## What you will do
Begin with the line containing "(154, 281) = (446, 150): grey" and end with the last line of the data below; return those lines exactly, and only those.

<<<<

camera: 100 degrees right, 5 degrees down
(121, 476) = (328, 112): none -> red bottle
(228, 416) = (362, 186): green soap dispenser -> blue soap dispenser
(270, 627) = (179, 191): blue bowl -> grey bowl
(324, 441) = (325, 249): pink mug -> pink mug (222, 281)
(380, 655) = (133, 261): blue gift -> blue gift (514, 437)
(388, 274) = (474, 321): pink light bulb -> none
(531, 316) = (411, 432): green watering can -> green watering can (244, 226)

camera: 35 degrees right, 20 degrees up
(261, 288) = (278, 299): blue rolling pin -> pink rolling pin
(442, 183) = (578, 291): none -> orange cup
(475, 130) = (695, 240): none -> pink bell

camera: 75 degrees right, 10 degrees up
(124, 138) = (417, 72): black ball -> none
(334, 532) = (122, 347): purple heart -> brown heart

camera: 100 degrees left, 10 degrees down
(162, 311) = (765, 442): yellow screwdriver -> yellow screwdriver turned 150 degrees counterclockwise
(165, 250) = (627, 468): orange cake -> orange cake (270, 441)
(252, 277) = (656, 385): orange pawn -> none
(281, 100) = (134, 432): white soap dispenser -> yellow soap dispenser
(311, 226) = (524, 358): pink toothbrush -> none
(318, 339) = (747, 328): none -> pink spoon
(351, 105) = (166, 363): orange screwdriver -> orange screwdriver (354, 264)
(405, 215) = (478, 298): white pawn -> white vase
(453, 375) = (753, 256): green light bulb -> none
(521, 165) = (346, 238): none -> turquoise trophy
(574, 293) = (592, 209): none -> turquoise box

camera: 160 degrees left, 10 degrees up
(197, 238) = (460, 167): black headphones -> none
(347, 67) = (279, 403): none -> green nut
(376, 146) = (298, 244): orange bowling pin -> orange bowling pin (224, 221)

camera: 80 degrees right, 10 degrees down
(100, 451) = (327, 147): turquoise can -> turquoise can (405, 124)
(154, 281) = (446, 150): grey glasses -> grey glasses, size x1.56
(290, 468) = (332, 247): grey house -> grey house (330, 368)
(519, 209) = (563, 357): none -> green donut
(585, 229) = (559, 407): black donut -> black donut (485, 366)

>>>>

## Exercise result
(154, 281) = (446, 150): grey glasses -> grey glasses, size x1.56
(290, 468) = (332, 247): grey house -> grey house (330, 368)
(519, 209) = (563, 357): none -> green donut
(585, 229) = (559, 407): black donut -> black donut (485, 366)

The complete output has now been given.